▶ [Task data]:
================================
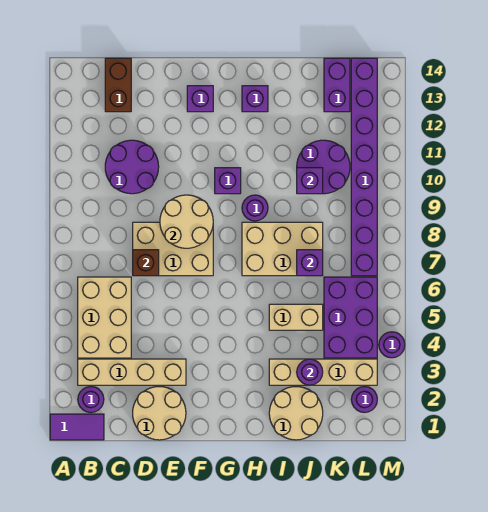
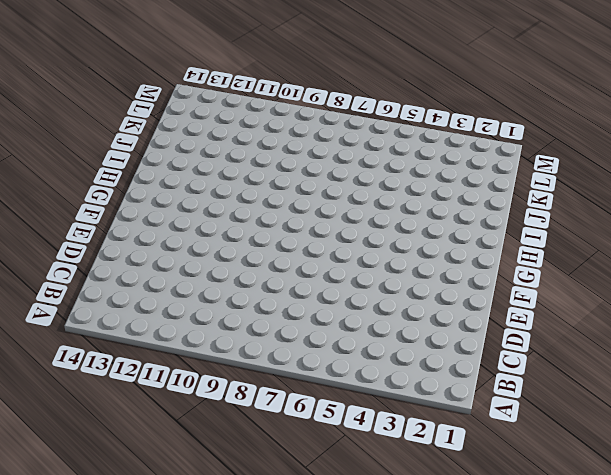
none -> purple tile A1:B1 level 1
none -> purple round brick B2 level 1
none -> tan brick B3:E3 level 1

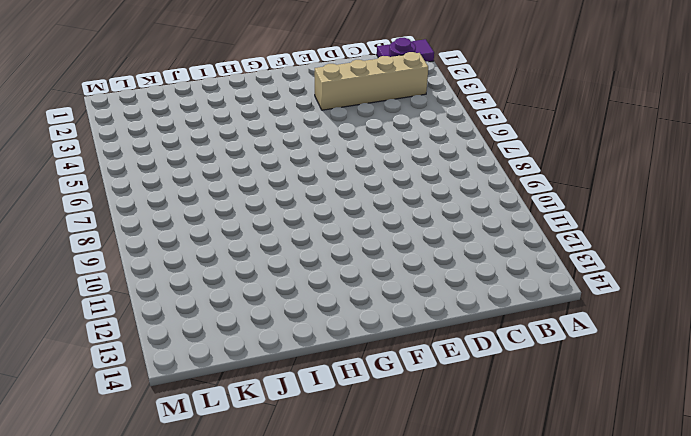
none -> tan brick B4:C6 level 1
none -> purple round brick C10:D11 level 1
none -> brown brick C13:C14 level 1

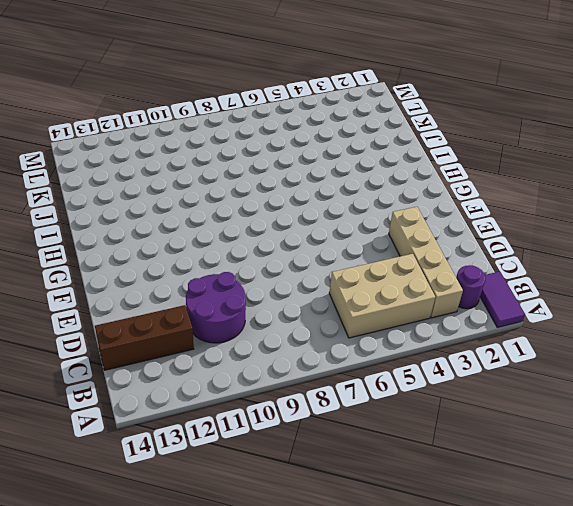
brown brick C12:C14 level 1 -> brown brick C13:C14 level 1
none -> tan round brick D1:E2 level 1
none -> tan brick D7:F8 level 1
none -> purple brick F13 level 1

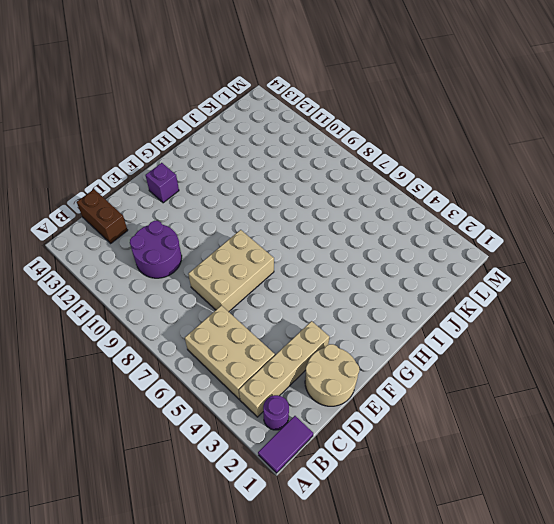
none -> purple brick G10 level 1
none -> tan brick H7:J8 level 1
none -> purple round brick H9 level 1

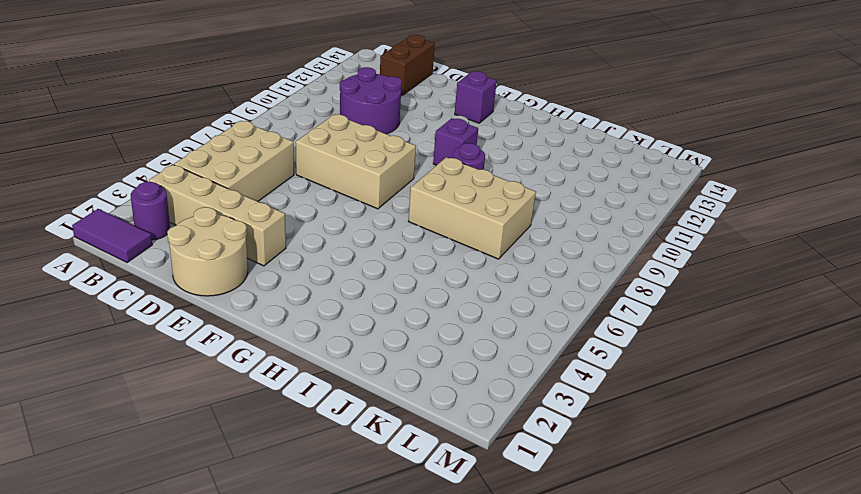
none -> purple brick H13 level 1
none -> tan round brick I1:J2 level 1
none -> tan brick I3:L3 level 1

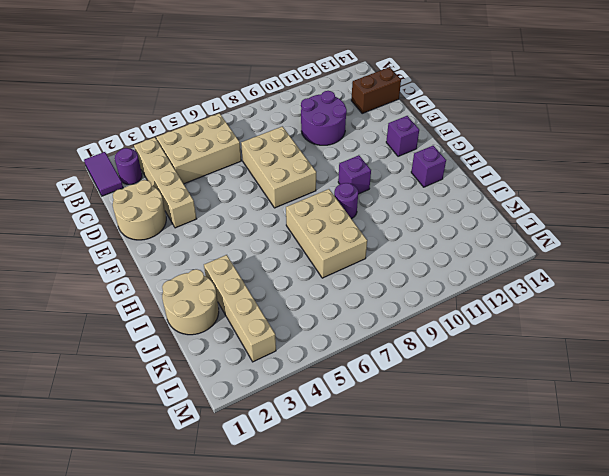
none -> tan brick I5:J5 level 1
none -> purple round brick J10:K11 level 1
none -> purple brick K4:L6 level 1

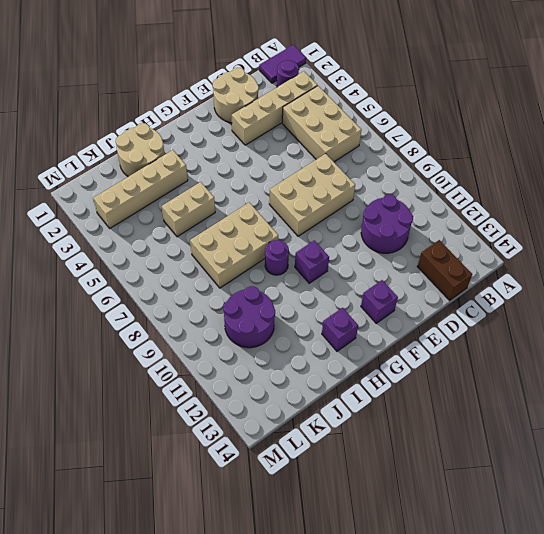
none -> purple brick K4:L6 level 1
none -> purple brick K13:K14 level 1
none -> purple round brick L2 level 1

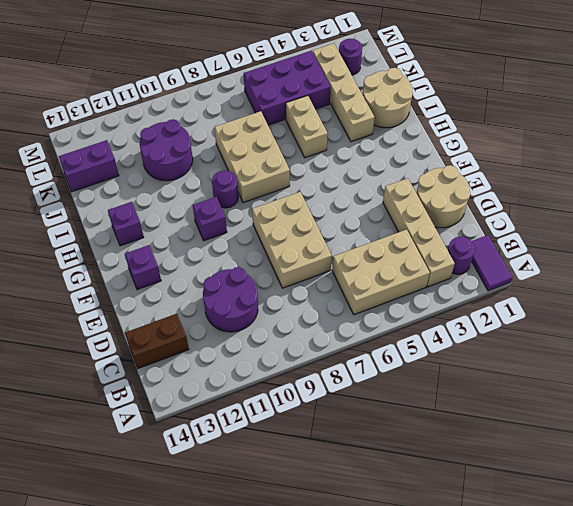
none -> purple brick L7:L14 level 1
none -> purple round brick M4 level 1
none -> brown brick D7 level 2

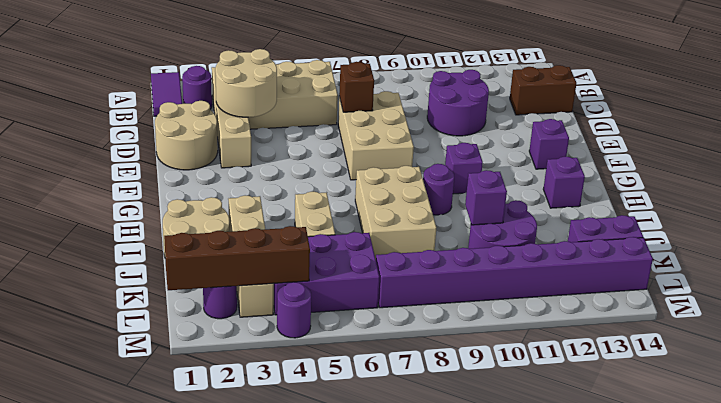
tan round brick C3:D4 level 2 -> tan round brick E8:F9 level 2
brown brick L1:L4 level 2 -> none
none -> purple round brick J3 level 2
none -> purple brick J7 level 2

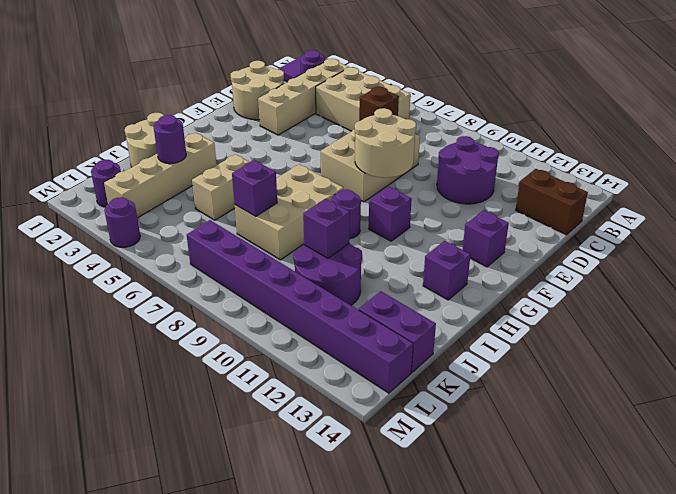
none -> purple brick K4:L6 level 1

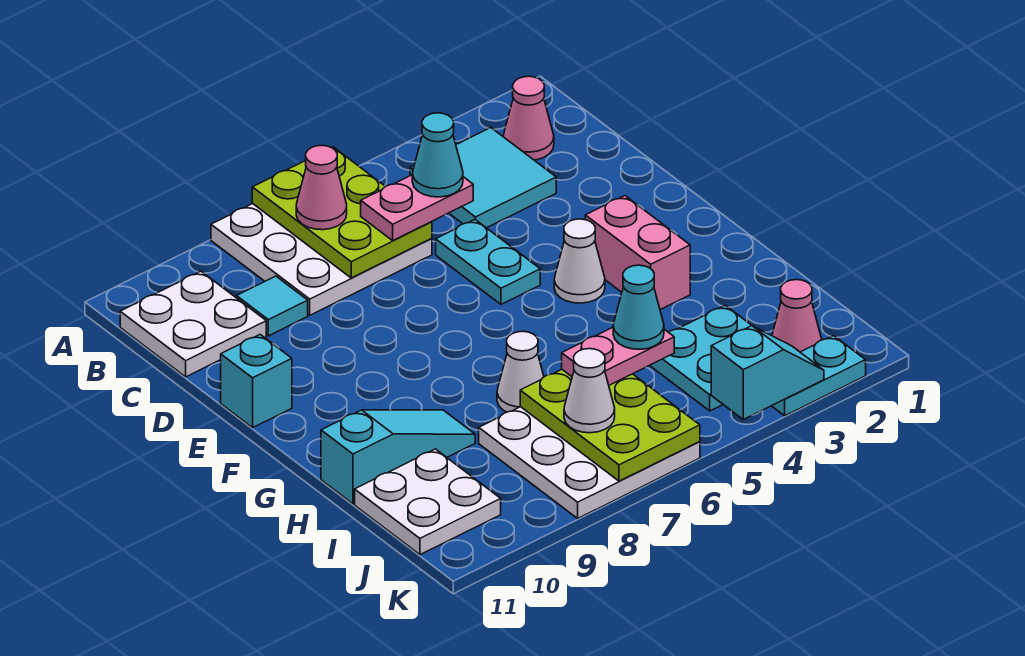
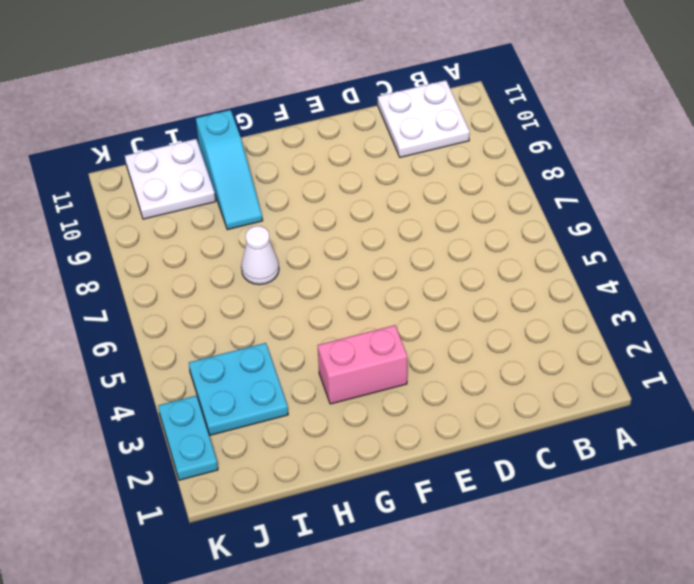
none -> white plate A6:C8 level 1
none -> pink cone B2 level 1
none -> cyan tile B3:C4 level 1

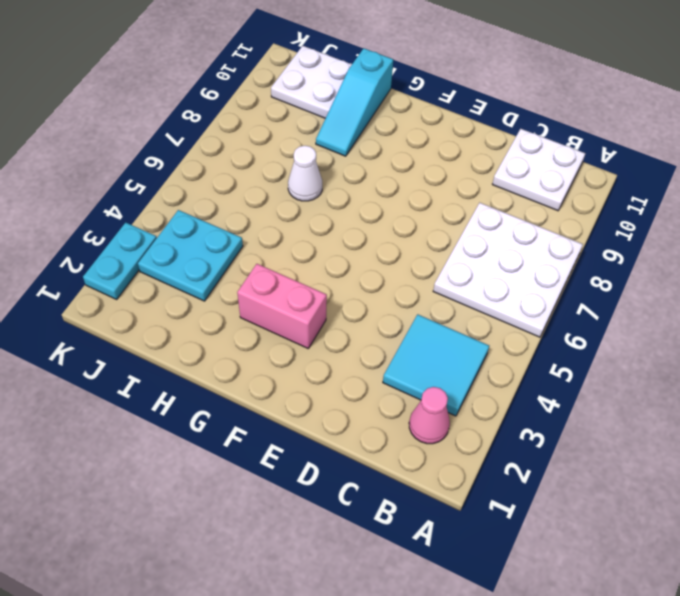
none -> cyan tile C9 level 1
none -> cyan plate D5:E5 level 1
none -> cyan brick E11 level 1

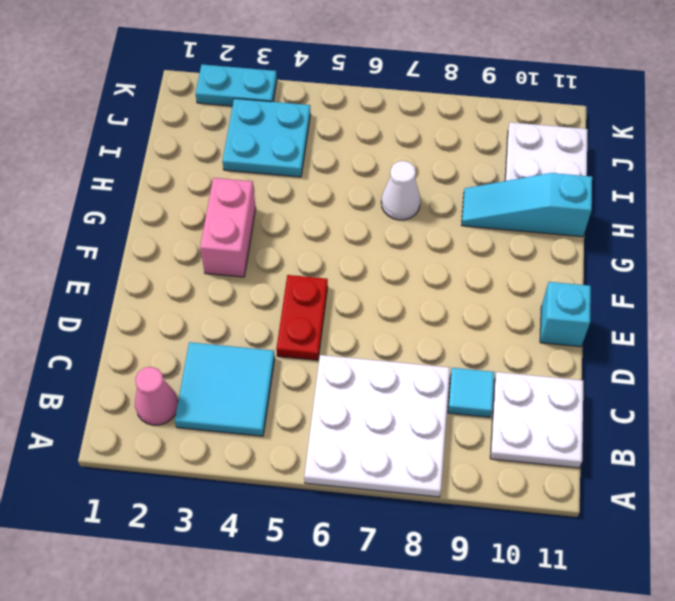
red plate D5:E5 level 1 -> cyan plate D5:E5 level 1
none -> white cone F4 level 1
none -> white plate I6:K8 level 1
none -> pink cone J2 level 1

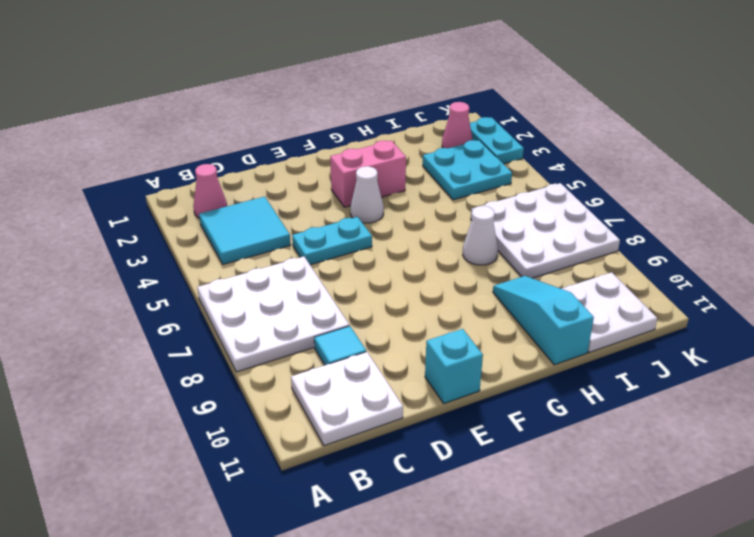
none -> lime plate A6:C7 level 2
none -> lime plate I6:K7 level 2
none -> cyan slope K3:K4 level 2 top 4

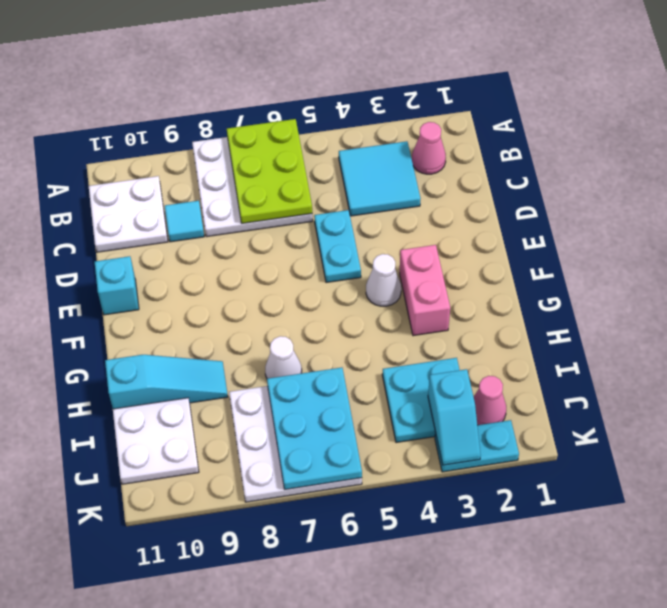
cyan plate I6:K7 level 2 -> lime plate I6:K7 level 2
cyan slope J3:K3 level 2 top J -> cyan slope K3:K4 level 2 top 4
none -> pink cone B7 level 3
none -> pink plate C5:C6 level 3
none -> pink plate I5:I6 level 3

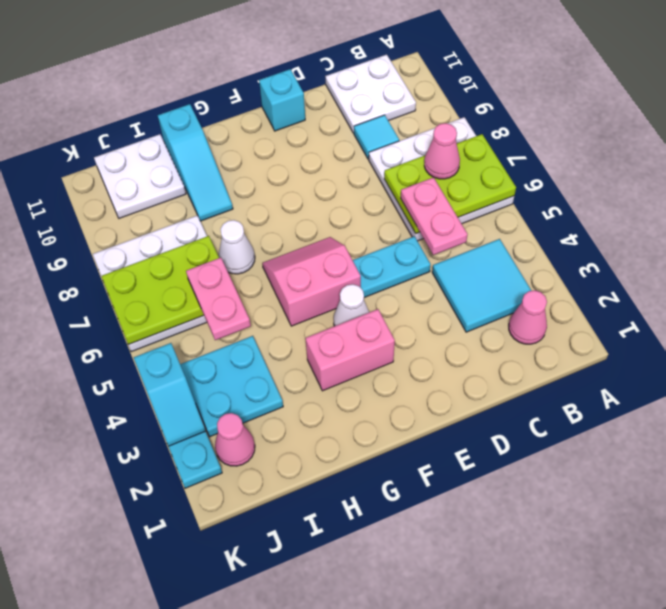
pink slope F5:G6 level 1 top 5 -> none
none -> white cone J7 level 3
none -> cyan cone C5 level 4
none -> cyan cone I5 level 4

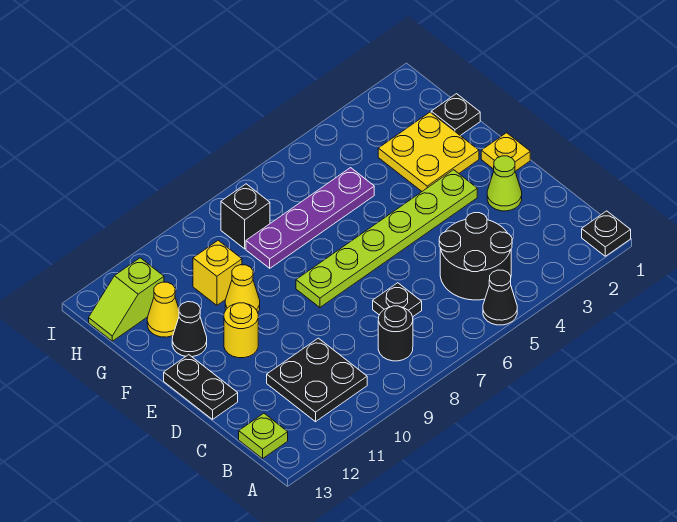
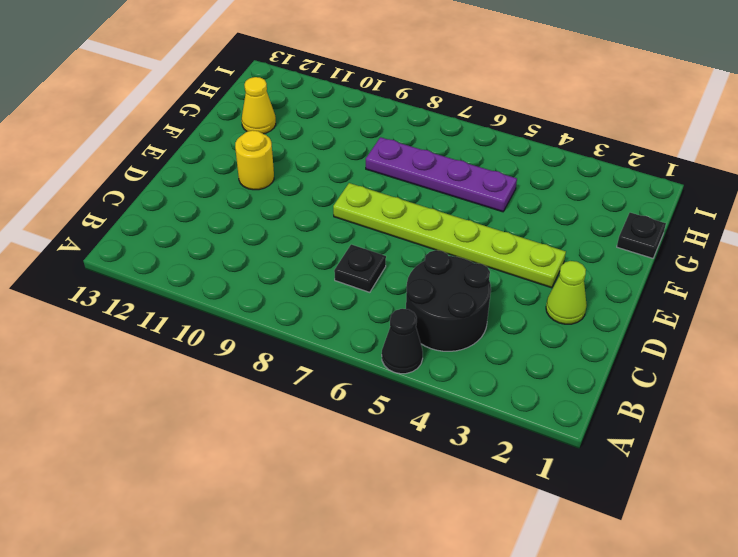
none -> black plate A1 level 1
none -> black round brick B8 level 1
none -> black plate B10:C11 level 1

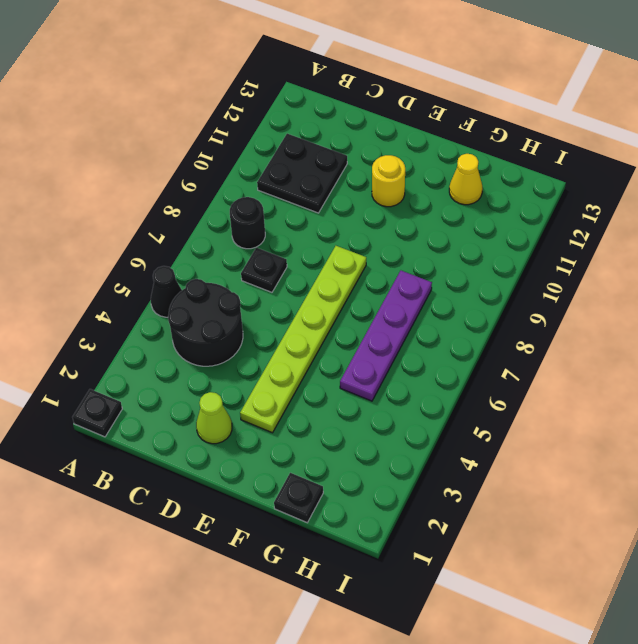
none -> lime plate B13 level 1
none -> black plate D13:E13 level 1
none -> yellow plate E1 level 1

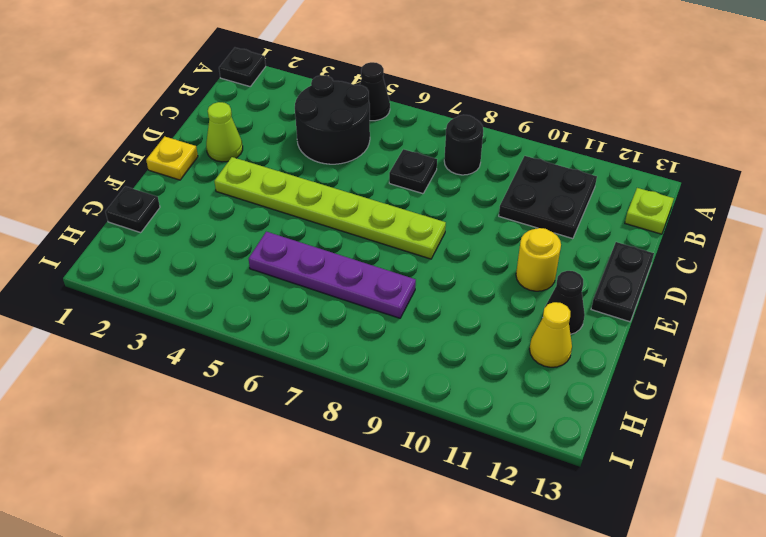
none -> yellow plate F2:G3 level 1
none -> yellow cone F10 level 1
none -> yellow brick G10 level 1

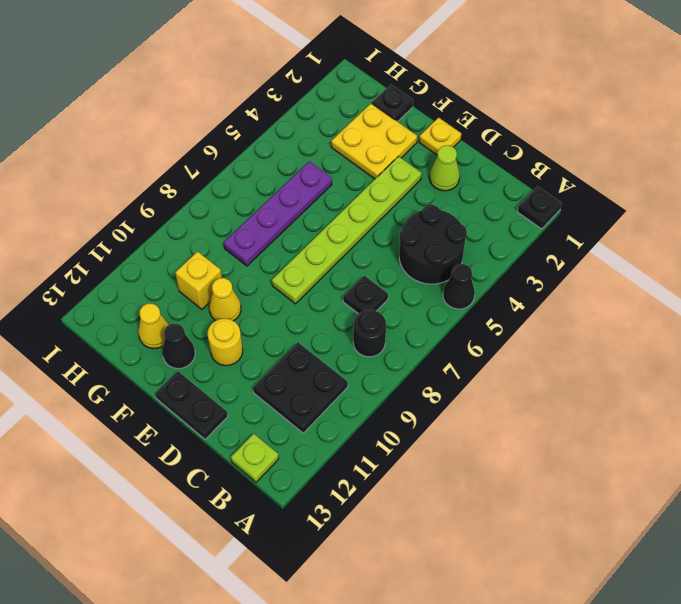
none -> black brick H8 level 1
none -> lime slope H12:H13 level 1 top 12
================================
▶ [Work instruction]: Copy each of the entries above precisely, and drop whatever pictures they hold.

▶ [Task output]:
none -> purple tile A1:B1 level 1
none -> purple round brick B2 level 1
none -> tan brick B3:E3 level 1

none -> tan brick B4:C6 level 1
none -> purple round brick C10:D11 level 1
none -> brown brick C13:C14 level 1

brown brick C12:C14 level 1 -> brown brick C13:C14 level 1
none -> tan round brick D1:E2 level 1
none -> tan brick D7:F8 level 1
none -> purple brick F13 level 1

none -> purple brick G10 level 1
none -> tan brick H7:J8 level 1
none -> purple round brick H9 level 1

none -> purple brick H13 level 1
none -> tan round brick I1:J2 level 1
none -> tan brick I3:L3 level 1

none -> tan brick I5:J5 level 1
none -> purple round brick J10:K11 level 1
none -> purple brick K4:L6 level 1

none -> purple brick K4:L6 level 1
none -> purple brick K13:K14 level 1
none -> purple round brick L2 level 1

none -> purple brick L7:L14 level 1
none -> purple round brick M4 level 1
none -> brown brick D7 level 2

tan round brick C3:D4 level 2 -> tan round brick E8:F9 level 2
brown brick L1:L4 level 2 -> none
none -> purple round brick J3 level 2
none -> purple brick J7 level 2

none -> purple brick K4:L6 level 1

none -> white plate A6:C8 level 1
none -> pink cone B2 level 1
none -> cyan tile B3:C4 level 1

none -> cyan tile C9 level 1
none -> cyan plate D5:E5 level 1
none -> cyan brick E11 level 1

red plate D5:E5 level 1 -> cyan plate D5:E5 level 1
none -> white cone F4 level 1
none -> white plate I6:K8 level 1
none -> pink cone J2 level 1

none -> lime plate A6:C7 level 2
none -> lime plate I6:K7 level 2
none -> cyan slope K3:K4 level 2 top 4

cyan plate I6:K7 level 2 -> lime plate I6:K7 level 2
cyan slope J3:K3 level 2 top J -> cyan slope K3:K4 level 2 top 4
none -> pink cone B7 level 3
none -> pink plate C5:C6 level 3
none -> pink plate I5:I6 level 3

pink slope F5:G6 level 1 top 5 -> none
none -> white cone J7 level 3
none -> cyan cone C5 level 4
none -> cyan cone I5 level 4

none -> black plate A1 level 1
none -> black round brick B8 level 1
none -> black plate B10:C11 level 1

none -> lime plate B13 level 1
none -> black plate D13:E13 level 1
none -> yellow plate E1 level 1

none -> yellow plate F2:G3 level 1
none -> yellow cone F10 level 1
none -> yellow brick G10 level 1

none -> black brick H8 level 1
none -> lime slope H12:H13 level 1 top 12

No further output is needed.